** Dataset excerpts follows **

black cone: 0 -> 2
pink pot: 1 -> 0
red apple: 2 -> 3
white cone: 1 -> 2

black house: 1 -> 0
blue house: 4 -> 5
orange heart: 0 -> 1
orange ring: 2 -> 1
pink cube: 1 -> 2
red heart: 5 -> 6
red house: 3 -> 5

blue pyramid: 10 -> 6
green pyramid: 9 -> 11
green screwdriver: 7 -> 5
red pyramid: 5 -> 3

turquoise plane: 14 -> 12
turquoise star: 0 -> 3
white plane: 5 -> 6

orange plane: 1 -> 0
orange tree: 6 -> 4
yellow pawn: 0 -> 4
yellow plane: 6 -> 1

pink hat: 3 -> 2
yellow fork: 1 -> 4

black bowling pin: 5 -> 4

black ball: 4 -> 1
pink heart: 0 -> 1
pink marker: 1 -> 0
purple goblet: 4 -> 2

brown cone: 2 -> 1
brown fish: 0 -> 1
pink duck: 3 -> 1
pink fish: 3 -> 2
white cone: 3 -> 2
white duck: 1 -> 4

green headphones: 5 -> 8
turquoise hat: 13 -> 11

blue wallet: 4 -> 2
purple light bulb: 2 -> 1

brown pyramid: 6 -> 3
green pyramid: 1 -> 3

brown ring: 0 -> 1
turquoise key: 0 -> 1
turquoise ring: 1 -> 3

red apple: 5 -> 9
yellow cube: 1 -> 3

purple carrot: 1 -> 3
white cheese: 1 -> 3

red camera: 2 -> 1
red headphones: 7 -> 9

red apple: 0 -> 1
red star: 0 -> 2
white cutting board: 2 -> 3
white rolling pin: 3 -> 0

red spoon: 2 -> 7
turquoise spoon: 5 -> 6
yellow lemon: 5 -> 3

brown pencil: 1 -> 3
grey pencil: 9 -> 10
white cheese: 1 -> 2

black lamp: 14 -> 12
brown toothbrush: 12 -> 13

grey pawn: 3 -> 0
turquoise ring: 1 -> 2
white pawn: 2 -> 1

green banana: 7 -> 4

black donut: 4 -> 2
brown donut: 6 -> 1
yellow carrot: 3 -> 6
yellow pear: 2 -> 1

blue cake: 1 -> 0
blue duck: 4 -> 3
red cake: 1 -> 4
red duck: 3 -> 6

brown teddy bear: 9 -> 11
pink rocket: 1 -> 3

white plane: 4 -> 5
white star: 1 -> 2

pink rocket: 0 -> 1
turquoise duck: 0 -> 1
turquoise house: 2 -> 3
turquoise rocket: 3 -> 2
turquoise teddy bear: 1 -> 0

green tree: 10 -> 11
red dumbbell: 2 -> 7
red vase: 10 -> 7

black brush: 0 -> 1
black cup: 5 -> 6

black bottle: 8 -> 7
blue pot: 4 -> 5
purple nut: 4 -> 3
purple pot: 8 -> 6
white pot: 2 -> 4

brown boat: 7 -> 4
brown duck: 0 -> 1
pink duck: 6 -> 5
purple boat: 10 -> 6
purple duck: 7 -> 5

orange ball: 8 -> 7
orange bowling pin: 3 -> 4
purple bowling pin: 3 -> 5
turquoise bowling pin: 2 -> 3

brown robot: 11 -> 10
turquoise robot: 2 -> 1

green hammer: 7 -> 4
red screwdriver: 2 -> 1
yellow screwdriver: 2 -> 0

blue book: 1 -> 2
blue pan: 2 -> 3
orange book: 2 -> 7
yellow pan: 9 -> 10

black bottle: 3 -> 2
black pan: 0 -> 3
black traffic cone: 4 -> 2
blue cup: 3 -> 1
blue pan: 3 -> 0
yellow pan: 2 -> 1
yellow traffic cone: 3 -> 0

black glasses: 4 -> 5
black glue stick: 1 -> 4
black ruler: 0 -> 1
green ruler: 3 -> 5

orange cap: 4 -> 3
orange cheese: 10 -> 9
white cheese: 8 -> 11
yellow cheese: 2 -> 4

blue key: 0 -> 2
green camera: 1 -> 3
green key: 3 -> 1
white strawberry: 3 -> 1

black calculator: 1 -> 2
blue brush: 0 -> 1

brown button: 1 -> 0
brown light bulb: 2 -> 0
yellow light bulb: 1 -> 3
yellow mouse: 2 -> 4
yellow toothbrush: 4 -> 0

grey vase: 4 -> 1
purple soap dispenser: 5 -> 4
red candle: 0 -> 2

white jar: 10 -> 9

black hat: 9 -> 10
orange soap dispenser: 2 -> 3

** End of Dataset excerpts **

▶ Your task: When a line contains the string "duck", copy it from the records.

▶ Output of the exercise:
pink duck: 3 -> 1
white duck: 1 -> 4
blue duck: 4 -> 3
red duck: 3 -> 6
turquoise duck: 0 -> 1
brown duck: 0 -> 1
pink duck: 6 -> 5
purple duck: 7 -> 5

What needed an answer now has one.